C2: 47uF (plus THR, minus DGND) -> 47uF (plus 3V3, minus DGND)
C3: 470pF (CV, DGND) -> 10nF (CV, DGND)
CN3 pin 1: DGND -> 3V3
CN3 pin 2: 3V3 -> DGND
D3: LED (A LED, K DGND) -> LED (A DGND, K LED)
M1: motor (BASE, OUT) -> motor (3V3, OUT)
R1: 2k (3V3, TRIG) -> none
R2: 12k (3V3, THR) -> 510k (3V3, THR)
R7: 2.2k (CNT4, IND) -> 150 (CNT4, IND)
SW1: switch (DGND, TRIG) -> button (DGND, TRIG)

==

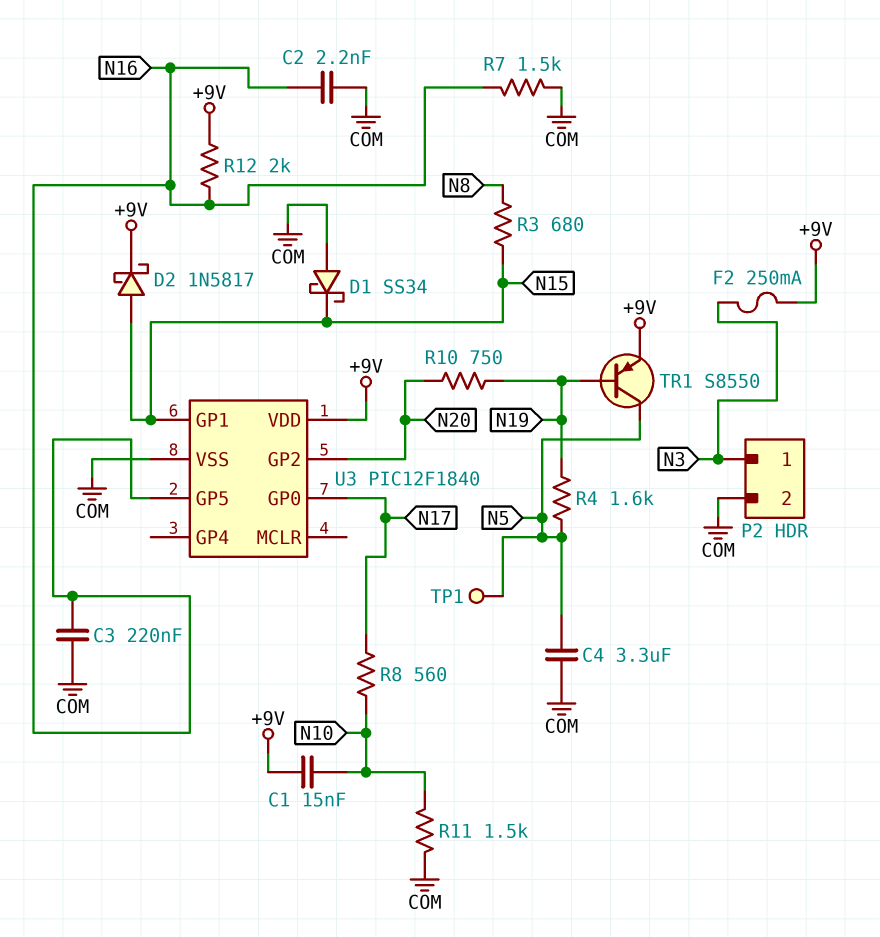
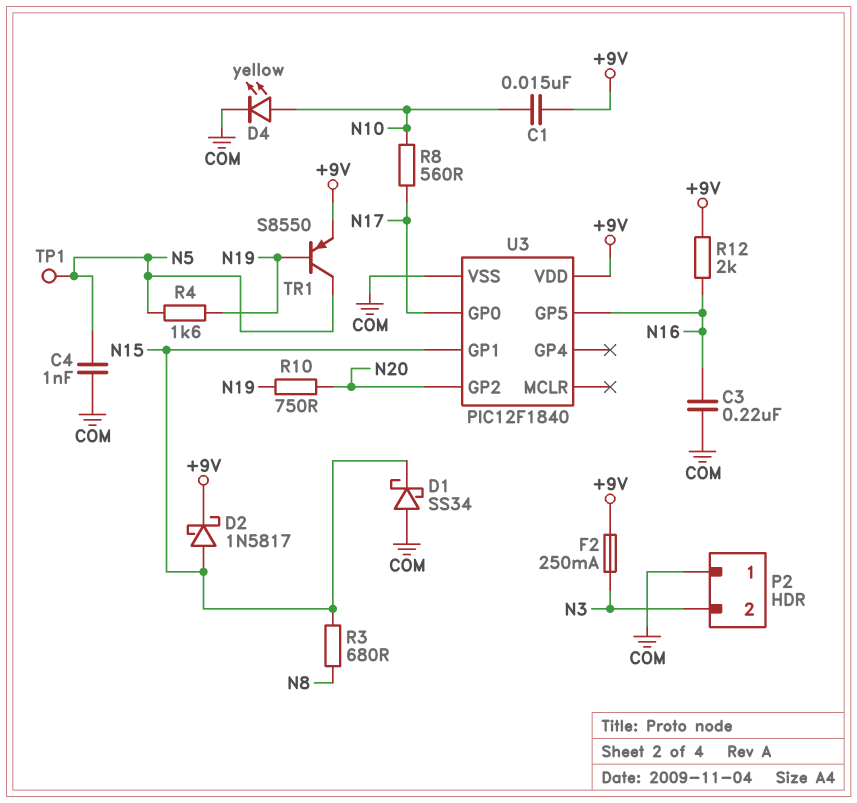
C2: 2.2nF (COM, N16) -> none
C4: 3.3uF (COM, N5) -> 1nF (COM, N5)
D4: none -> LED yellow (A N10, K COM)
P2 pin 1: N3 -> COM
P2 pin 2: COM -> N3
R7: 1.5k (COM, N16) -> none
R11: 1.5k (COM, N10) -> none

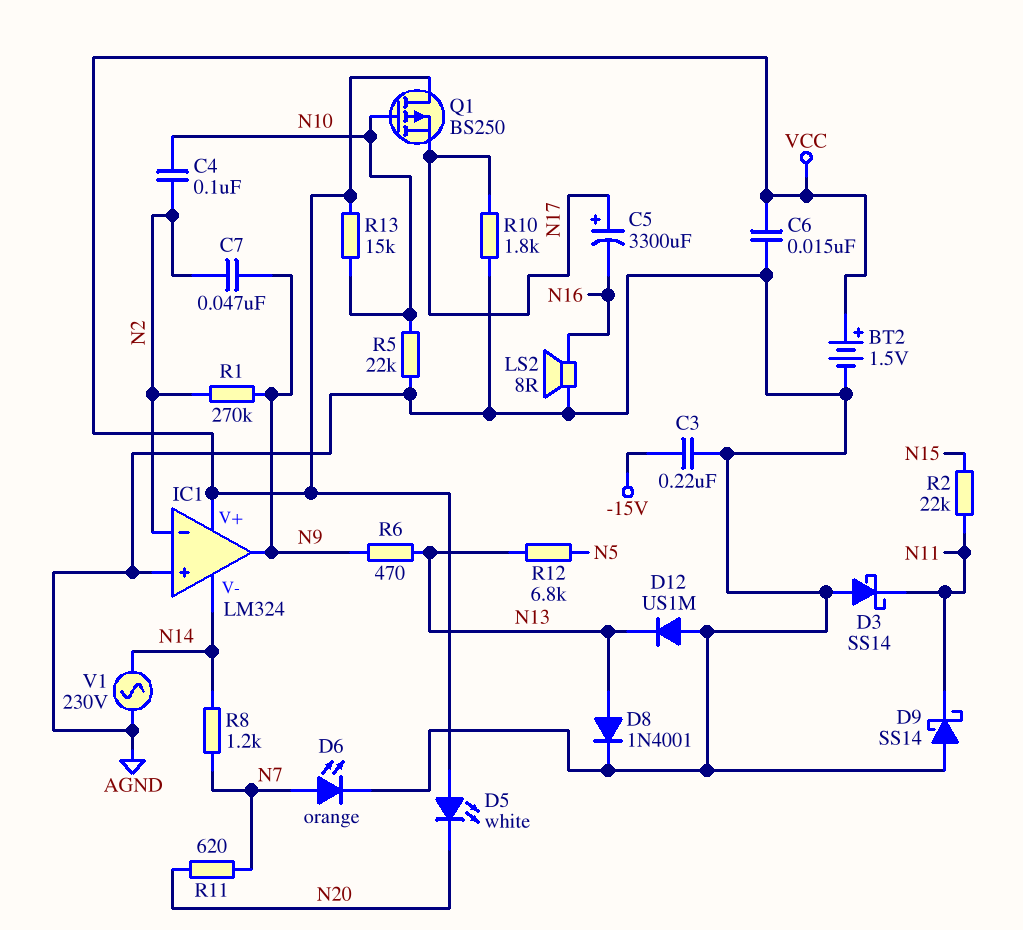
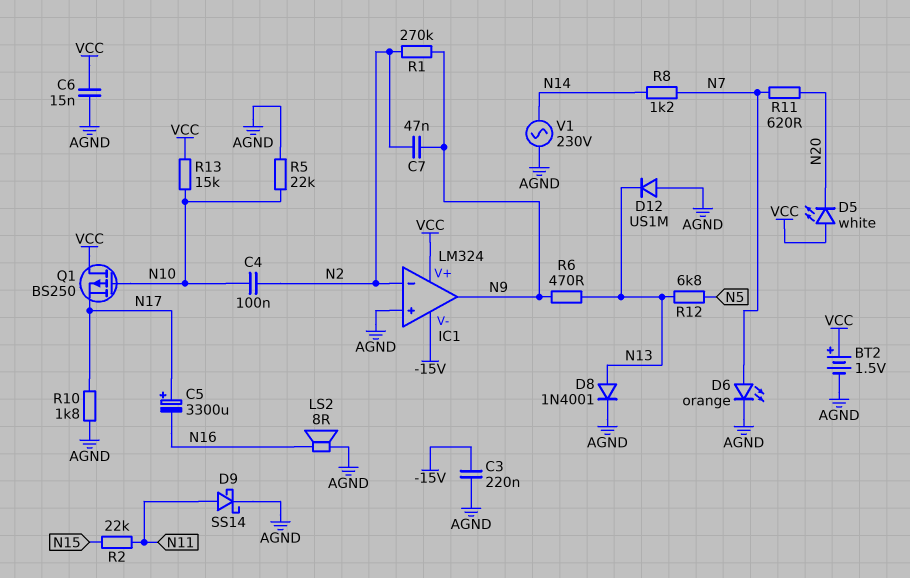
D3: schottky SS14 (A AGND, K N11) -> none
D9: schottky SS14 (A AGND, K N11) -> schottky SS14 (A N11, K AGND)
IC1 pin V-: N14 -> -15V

---

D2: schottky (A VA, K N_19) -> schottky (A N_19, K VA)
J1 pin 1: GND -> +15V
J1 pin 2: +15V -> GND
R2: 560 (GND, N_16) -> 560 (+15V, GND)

What to produce → Find the word "AGND" in the data and show each line that holds it.

Task output →
D3: schottky SS14 (A AGND, K N11) -> none
D9: schottky SS14 (A AGND, K N11) -> schottky SS14 (A N11, K AGND)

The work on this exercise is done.